[Dataset entries]
↓↓↓

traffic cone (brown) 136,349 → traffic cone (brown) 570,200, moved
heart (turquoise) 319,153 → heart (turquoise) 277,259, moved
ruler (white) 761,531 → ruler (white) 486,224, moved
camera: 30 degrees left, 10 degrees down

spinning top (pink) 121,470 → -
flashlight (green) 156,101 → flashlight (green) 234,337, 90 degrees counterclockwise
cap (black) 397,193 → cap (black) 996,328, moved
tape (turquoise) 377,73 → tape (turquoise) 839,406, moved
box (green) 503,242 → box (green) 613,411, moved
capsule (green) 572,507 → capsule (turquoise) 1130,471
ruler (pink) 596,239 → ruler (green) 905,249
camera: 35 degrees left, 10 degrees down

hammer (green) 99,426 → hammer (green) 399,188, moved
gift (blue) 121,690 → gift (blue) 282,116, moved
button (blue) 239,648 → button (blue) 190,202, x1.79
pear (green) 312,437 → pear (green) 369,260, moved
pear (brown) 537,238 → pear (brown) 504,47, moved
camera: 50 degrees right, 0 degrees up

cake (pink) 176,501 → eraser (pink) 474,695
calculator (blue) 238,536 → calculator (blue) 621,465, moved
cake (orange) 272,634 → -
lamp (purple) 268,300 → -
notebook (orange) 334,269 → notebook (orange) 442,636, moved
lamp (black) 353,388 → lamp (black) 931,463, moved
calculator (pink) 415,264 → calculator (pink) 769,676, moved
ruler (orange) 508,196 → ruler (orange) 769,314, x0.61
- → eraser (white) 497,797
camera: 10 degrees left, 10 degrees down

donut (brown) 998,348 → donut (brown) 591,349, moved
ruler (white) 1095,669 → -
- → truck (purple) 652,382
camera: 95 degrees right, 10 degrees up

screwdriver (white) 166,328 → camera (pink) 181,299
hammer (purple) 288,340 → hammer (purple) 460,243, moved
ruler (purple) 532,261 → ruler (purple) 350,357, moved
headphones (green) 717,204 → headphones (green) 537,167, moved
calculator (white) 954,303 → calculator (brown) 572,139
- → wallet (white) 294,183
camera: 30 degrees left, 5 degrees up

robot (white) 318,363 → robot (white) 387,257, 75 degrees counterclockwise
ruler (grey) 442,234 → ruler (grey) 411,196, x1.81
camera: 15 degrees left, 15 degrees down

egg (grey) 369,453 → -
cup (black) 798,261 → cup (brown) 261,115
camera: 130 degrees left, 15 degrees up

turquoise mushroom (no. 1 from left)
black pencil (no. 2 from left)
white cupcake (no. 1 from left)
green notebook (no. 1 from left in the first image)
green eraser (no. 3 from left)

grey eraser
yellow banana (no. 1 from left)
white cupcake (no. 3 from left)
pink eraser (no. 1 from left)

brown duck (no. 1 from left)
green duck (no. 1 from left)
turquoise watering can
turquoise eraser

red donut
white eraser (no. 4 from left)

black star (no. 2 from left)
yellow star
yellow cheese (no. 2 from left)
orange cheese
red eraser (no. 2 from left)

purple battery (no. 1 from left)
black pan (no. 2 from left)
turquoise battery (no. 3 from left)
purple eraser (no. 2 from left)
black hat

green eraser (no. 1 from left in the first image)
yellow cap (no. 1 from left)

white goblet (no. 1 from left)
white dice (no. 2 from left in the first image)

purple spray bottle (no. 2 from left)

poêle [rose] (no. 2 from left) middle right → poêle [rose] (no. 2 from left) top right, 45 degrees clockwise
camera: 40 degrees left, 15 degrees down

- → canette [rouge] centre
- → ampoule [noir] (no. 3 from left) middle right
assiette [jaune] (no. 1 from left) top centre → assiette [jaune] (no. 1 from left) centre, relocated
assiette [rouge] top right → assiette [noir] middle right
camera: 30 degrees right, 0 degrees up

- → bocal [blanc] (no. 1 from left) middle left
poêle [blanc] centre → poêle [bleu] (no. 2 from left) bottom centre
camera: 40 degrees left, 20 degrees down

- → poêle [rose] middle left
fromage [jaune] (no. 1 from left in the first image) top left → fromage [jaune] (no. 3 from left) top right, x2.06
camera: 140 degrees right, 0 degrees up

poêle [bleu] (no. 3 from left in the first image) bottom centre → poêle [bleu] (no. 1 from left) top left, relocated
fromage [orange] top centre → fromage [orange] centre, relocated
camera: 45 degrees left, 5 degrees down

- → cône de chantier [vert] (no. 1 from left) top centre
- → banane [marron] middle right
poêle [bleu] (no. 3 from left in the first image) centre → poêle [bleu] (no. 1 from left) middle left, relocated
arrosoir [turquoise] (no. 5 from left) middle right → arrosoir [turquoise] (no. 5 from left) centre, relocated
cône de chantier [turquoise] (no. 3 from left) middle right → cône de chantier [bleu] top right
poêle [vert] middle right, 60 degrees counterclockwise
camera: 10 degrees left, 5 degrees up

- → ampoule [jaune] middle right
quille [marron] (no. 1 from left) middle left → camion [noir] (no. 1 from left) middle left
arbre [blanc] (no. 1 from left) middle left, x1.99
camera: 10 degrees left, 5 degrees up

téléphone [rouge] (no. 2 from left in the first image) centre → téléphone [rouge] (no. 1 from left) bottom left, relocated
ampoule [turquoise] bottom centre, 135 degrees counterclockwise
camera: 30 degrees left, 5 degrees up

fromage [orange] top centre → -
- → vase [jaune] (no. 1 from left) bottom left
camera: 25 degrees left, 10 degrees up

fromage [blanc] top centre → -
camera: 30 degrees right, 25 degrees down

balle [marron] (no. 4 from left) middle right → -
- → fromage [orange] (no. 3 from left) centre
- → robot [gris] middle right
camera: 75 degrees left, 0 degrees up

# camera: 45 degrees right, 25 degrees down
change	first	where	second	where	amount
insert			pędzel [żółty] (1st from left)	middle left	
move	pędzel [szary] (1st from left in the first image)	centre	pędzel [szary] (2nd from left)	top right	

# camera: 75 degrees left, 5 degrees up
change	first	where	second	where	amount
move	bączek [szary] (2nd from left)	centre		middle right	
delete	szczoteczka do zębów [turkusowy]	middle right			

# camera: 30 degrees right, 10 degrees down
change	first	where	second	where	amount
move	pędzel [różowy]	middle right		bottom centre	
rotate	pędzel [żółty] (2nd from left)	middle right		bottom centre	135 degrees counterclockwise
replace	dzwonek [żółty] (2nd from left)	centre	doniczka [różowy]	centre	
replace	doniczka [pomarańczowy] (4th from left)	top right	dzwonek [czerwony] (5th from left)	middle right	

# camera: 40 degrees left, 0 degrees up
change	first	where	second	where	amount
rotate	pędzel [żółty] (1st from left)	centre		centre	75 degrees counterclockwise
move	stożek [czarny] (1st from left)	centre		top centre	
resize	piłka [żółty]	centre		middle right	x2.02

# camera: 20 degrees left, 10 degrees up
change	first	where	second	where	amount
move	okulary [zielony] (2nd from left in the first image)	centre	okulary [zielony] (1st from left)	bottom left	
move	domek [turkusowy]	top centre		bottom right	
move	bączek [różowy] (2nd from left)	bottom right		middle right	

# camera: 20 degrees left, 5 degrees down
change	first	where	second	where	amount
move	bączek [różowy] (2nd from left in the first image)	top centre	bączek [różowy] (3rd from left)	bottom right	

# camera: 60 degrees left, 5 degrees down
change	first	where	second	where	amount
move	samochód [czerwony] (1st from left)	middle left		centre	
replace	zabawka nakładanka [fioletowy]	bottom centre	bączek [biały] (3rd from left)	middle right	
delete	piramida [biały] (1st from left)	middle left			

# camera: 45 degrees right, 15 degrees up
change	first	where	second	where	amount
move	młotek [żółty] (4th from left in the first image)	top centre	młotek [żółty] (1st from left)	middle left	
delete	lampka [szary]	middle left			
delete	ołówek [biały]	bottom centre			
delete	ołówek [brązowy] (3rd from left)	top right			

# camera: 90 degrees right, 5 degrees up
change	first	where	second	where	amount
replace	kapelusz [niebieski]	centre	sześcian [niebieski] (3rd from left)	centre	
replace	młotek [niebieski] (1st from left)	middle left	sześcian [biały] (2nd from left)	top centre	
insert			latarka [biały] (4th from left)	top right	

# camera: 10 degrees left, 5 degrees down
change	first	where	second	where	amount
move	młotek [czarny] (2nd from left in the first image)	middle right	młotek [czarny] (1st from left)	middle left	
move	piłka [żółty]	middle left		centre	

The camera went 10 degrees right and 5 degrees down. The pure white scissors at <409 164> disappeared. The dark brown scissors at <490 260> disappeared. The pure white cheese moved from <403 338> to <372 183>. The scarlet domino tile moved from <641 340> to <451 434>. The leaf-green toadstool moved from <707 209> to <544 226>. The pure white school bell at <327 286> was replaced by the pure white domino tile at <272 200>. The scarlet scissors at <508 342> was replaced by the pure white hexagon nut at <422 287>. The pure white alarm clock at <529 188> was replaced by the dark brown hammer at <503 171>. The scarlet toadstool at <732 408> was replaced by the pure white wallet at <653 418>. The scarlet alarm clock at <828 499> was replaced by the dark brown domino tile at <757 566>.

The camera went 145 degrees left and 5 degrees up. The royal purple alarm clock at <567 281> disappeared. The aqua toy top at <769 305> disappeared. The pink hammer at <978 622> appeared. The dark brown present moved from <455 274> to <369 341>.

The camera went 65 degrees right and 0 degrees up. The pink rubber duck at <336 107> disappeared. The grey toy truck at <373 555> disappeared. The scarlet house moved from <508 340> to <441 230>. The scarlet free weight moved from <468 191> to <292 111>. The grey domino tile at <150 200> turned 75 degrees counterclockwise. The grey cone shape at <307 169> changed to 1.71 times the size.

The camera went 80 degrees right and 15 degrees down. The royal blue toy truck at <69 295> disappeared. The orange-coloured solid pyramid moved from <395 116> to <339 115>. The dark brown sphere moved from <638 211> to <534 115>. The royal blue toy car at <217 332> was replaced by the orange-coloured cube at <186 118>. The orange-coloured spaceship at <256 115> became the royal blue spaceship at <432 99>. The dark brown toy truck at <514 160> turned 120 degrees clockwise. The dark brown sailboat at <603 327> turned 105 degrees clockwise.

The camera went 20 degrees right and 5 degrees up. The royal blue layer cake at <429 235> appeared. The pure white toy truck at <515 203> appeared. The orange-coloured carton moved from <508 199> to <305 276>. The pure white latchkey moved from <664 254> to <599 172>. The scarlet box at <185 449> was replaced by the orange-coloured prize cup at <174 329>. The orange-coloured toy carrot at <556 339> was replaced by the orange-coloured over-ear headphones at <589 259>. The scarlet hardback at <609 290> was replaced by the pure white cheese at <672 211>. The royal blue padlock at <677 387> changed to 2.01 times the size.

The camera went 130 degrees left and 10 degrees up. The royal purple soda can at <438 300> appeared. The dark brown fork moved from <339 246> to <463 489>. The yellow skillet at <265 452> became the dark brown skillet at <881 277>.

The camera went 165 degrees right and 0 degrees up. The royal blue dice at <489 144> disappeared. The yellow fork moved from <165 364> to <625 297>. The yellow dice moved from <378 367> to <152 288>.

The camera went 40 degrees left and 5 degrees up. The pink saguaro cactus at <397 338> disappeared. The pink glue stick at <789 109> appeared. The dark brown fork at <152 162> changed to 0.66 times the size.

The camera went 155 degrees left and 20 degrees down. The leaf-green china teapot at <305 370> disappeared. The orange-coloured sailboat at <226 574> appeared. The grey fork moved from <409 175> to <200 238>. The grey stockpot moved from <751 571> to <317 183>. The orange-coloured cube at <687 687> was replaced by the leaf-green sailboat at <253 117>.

↑↑↑

» DIRECTIONS:
Once you find the line containing "ruler (white) 761,531", stop: reproduce exactly that line and every line of the data before it, and nothing else.

» EXERCISE SOLUTION:
traffic cone (brown) 136,349 → traffic cone (brown) 570,200, moved
heart (turquoise) 319,153 → heart (turquoise) 277,259, moved
ruler (white) 761,531 → ruler (white) 486,224, moved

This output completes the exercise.